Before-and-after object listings
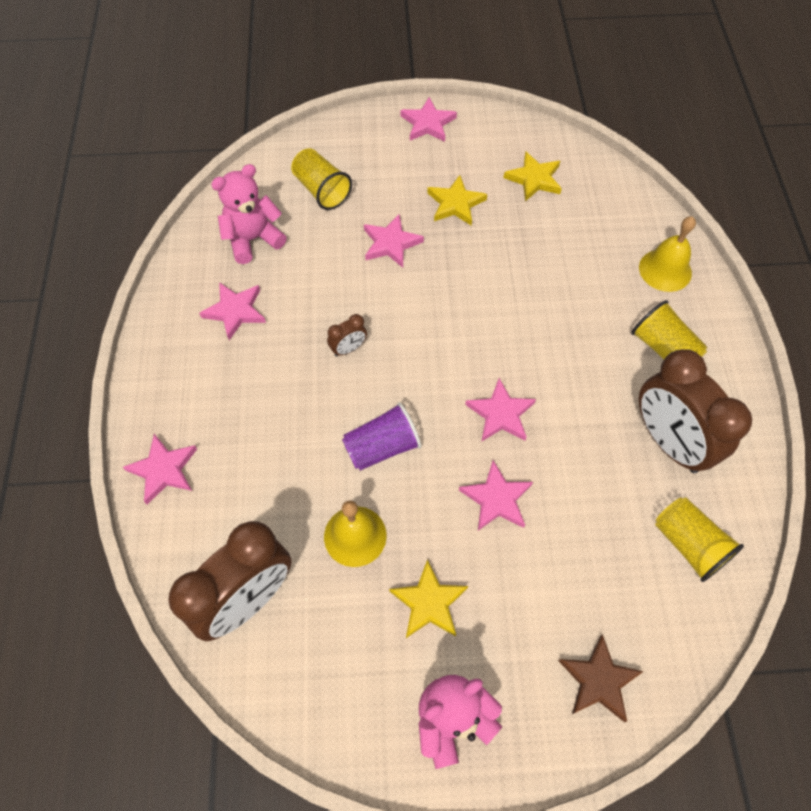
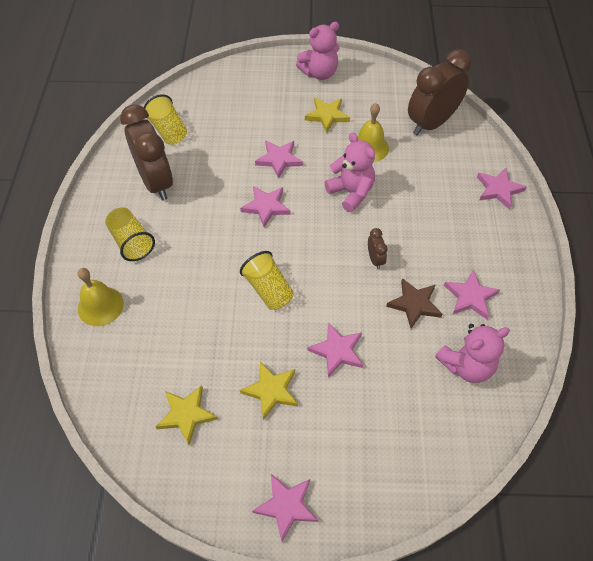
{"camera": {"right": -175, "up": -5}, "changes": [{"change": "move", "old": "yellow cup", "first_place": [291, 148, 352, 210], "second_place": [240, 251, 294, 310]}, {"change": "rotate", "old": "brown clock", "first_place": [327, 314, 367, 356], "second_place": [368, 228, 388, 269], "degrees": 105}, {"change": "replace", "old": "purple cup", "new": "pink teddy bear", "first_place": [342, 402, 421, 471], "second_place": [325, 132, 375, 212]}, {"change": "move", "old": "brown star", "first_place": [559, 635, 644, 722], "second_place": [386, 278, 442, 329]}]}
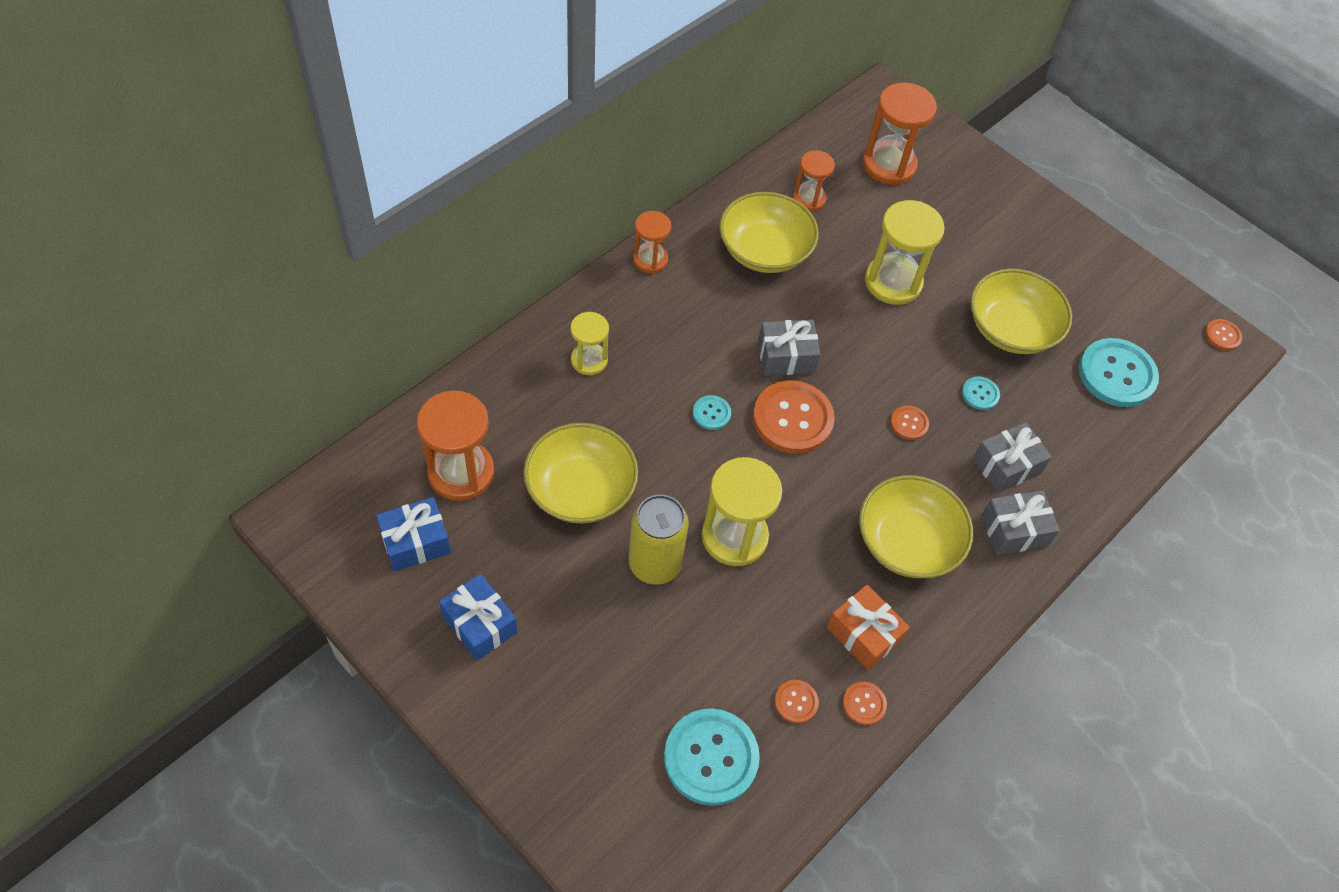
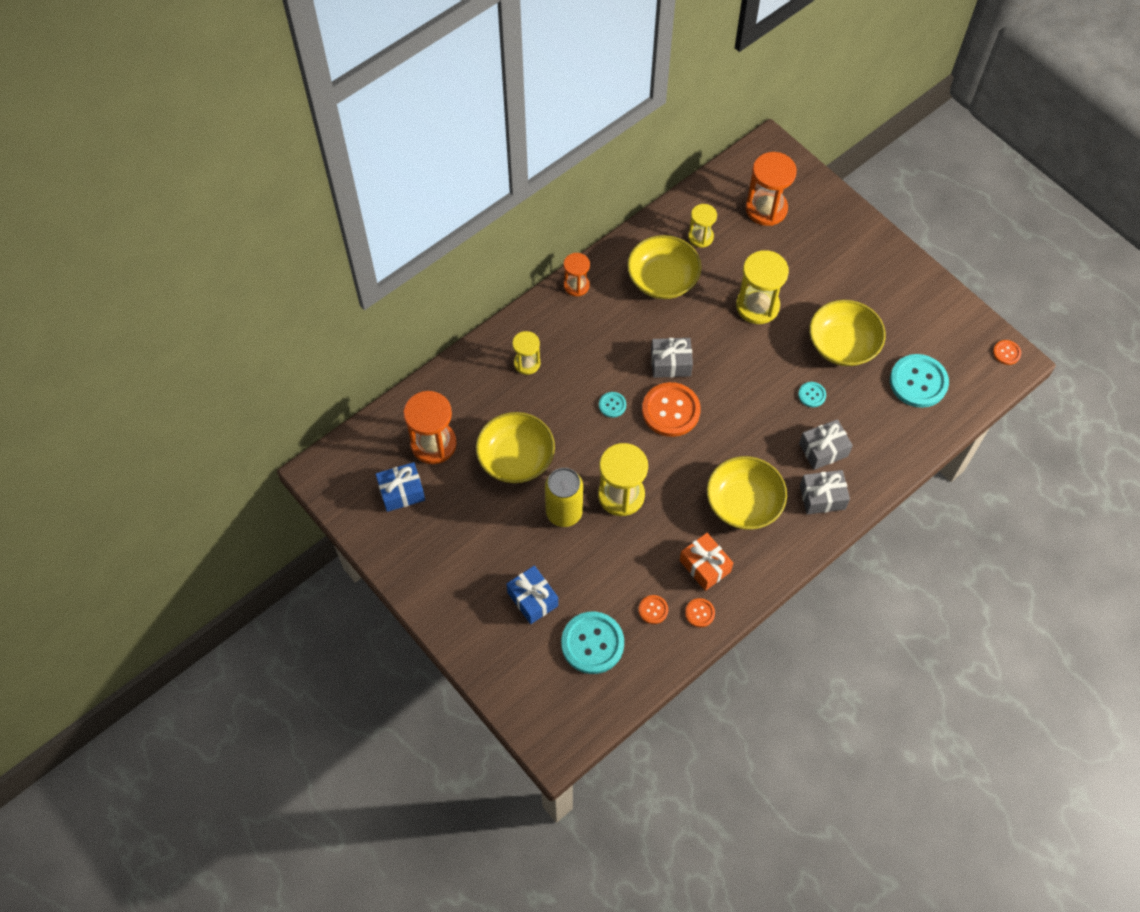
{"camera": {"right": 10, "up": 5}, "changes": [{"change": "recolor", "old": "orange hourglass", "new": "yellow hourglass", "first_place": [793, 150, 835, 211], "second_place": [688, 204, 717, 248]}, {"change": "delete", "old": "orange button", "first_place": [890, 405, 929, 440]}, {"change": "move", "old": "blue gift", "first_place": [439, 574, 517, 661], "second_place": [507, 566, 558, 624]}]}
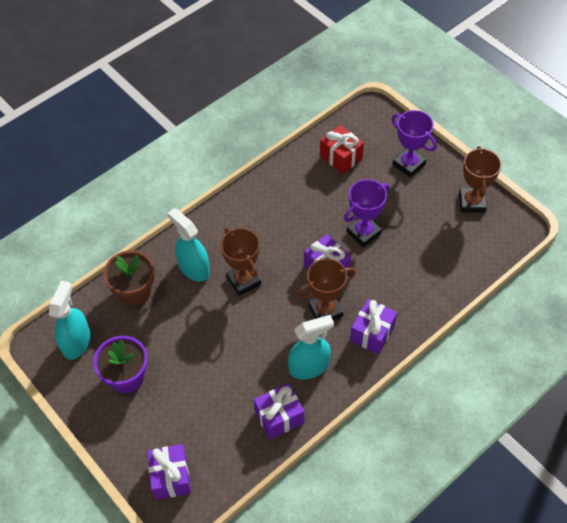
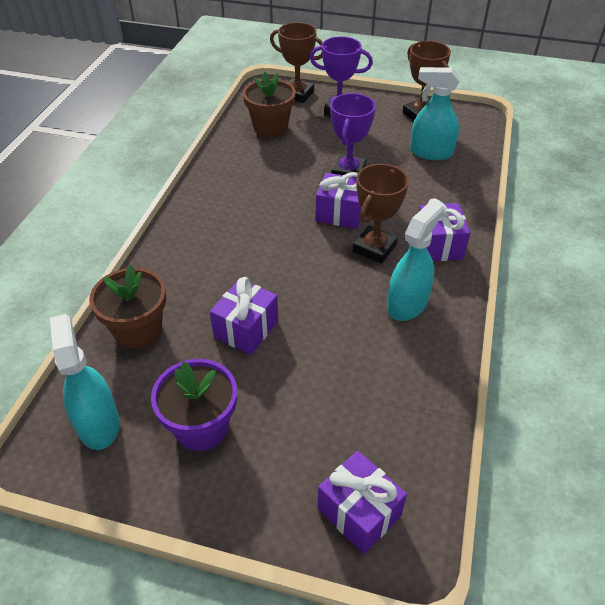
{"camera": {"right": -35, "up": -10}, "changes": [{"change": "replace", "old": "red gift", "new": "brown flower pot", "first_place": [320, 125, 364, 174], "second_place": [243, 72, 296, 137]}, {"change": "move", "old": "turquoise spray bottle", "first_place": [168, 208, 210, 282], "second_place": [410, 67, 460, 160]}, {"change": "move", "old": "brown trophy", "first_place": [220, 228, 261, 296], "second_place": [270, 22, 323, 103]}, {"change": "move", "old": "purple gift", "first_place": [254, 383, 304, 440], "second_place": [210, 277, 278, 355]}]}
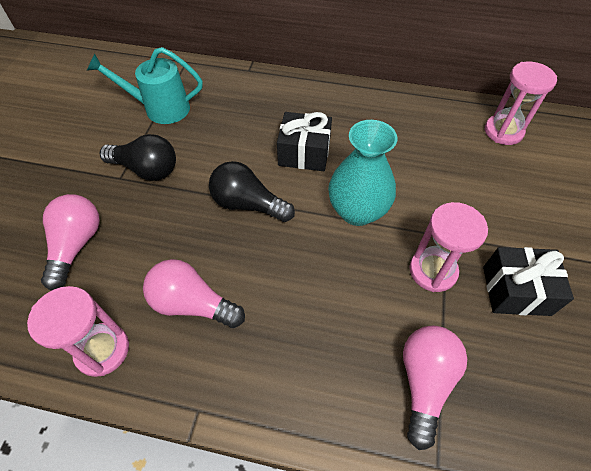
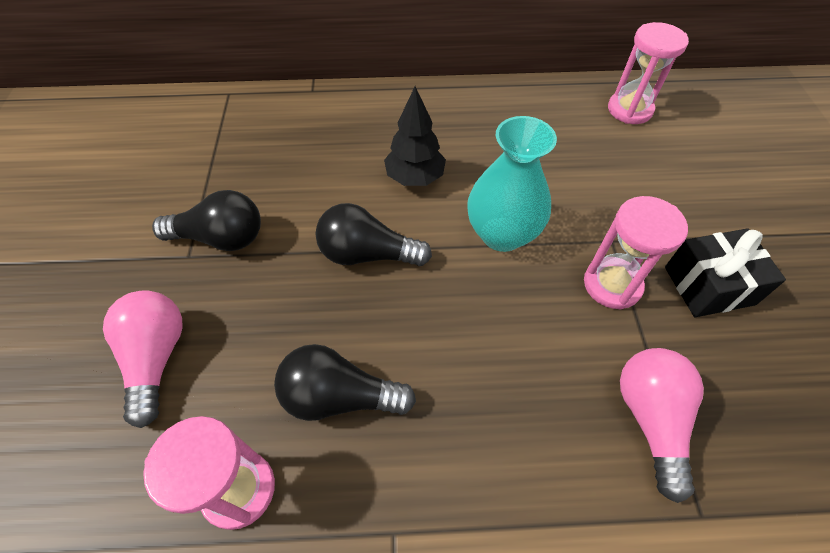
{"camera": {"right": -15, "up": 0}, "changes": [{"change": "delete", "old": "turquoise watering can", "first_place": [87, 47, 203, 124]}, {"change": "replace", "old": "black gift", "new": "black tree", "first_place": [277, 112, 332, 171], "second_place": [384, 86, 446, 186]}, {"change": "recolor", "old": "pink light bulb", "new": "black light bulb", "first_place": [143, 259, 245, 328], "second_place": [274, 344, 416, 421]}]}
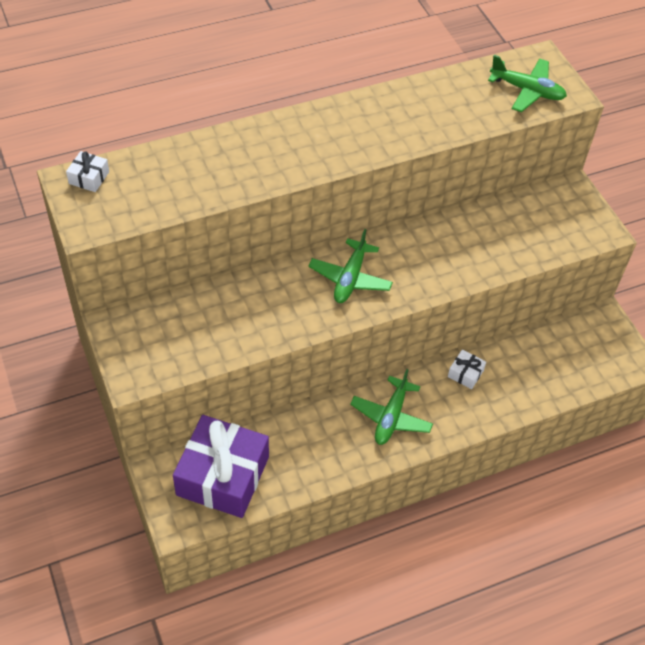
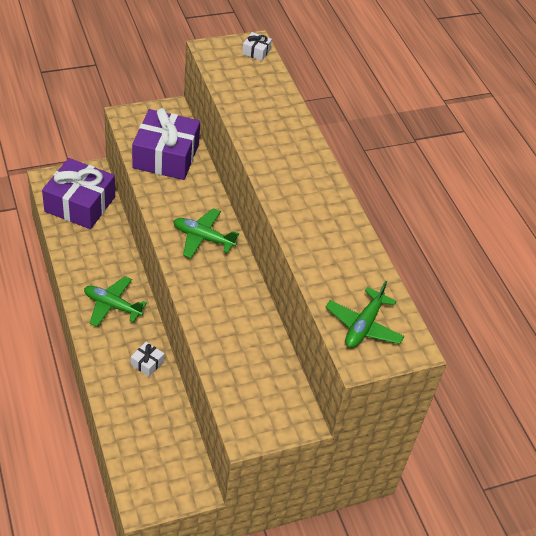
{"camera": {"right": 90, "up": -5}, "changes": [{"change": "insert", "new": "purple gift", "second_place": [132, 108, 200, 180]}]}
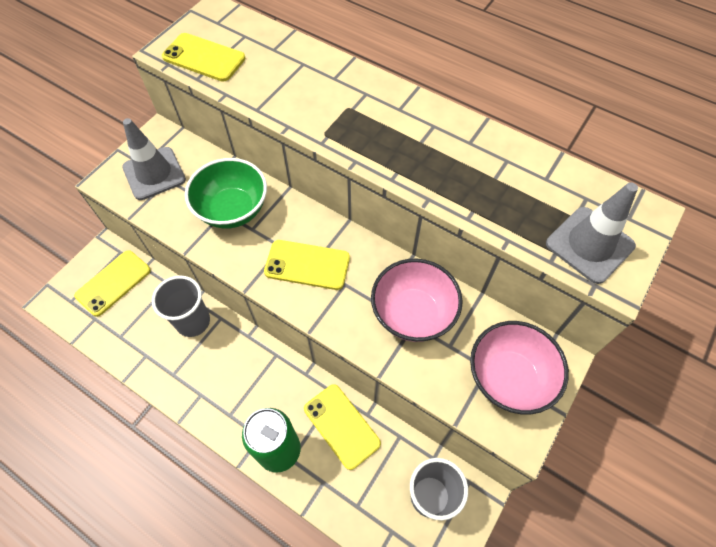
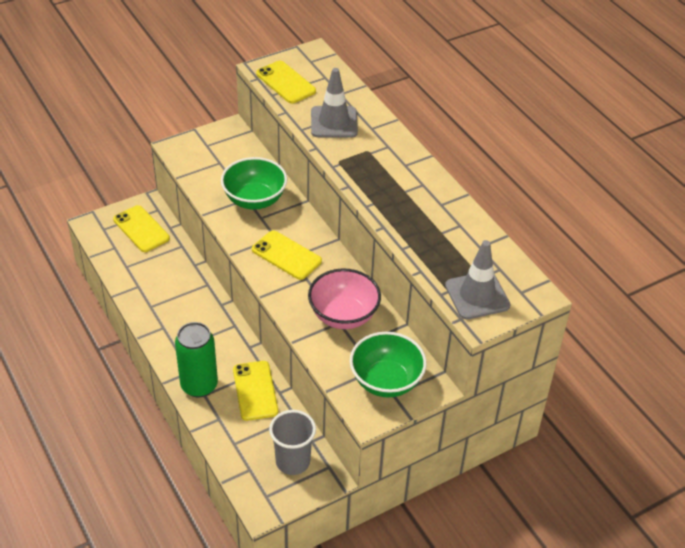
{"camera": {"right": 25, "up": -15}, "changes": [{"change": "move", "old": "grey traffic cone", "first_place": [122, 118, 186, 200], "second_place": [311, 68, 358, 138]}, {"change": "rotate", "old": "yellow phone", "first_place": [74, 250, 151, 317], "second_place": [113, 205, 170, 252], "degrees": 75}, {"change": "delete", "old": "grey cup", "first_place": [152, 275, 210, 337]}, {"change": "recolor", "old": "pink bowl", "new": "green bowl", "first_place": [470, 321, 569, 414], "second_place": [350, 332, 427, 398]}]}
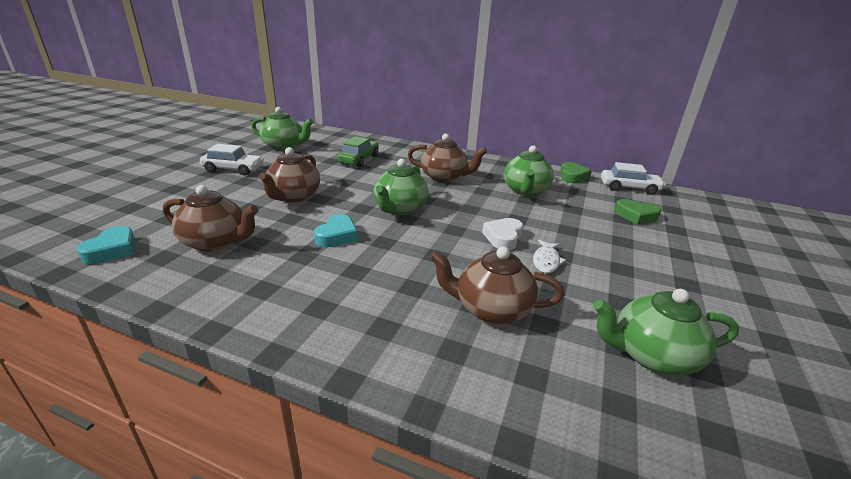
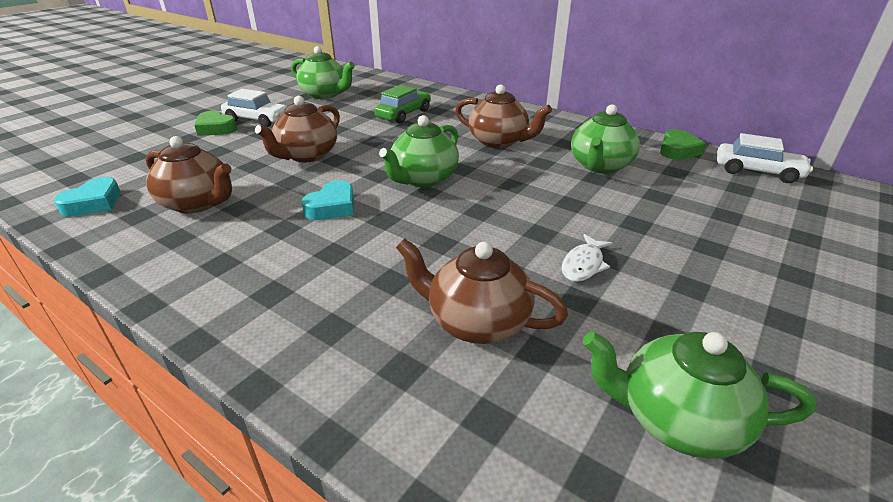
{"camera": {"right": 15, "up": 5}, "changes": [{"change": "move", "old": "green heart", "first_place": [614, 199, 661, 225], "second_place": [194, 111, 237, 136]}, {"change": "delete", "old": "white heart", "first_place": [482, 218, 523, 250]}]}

Work order. Repeat the records word for word. Any picture in them should be left out.

Solution for this problem.
{"camera": {"right": -175, "up": -5}, "changes": [{"change": "move", "old": "yellow cup", "first_place": [291, 148, 352, 210], "second_place": [240, 251, 294, 310]}, {"change": "rotate", "old": "brown clock", "first_place": [327, 314, 367, 356], "second_place": [368, 228, 388, 269], "degrees": 105}, {"change": "replace", "old": "purple cup", "new": "pink teddy bear", "first_place": [342, 402, 421, 471], "second_place": [325, 132, 375, 212]}, {"change": "move", "old": "brown star", "first_place": [559, 635, 644, 722], "second_place": [386, 278, 442, 329]}]}
{"camera": {"right": 10, "up": 5}, "changes": [{"change": "recolor", "old": "orange hourglass", "new": "yellow hourglass", "first_place": [793, 150, 835, 211], "second_place": [688, 204, 717, 248]}, {"change": "delete", "old": "orange button", "first_place": [890, 405, 929, 440]}, {"change": "move", "old": "blue gift", "first_place": [439, 574, 517, 661], "second_place": [507, 566, 558, 624]}]}
{"camera": {"right": -35, "up": -10}, "changes": [{"change": "replace", "old": "red gift", "new": "brown flower pot", "first_place": [320, 125, 364, 174], "second_place": [243, 72, 296, 137]}, {"change": "move", "old": "turquoise spray bottle", "first_place": [168, 208, 210, 282], "second_place": [410, 67, 460, 160]}, {"change": "move", "old": "brown trophy", "first_place": [220, 228, 261, 296], "second_place": [270, 22, 323, 103]}, {"change": "move", "old": "purple gift", "first_place": [254, 383, 304, 440], "second_place": [210, 277, 278, 355]}]}
{"camera": {"right": -15, "up": 0}, "changes": [{"change": "delete", "old": "turquoise watering can", "first_place": [87, 47, 203, 124]}, {"change": "replace", "old": "black gift", "new": "black tree", "first_place": [277, 112, 332, 171], "second_place": [384, 86, 446, 186]}, {"change": "recolor", "old": "pink light bulb", "new": "black light bulb", "first_place": [143, 259, 245, 328], "second_place": [274, 344, 416, 421]}]}
{"camera": {"right": 90, "up": -5}, "changes": [{"change": "insert", "new": "purple gift", "second_place": [132, 108, 200, 180]}]}
{"camera": {"right": 25, "up": -15}, "changes": [{"change": "move", "old": "grey traffic cone", "first_place": [122, 118, 186, 200], "second_place": [311, 68, 358, 138]}, {"change": "rotate", "old": "yellow phone", "first_place": [74, 250, 151, 317], "second_place": [113, 205, 170, 252], "degrees": 75}, {"change": "delete", "old": "grey cup", "first_place": [152, 275, 210, 337]}, {"change": "recolor", "old": "pink bowl", "new": "green bowl", "first_place": [470, 321, 569, 414], "second_place": [350, 332, 427, 398]}]}
{"camera": {"right": 15, "up": 5}, "changes": [{"change": "move", "old": "green heart", "first_place": [614, 199, 661, 225], "second_place": [194, 111, 237, 136]}, {"change": "delete", "old": "white heart", "first_place": [482, 218, 523, 250]}]}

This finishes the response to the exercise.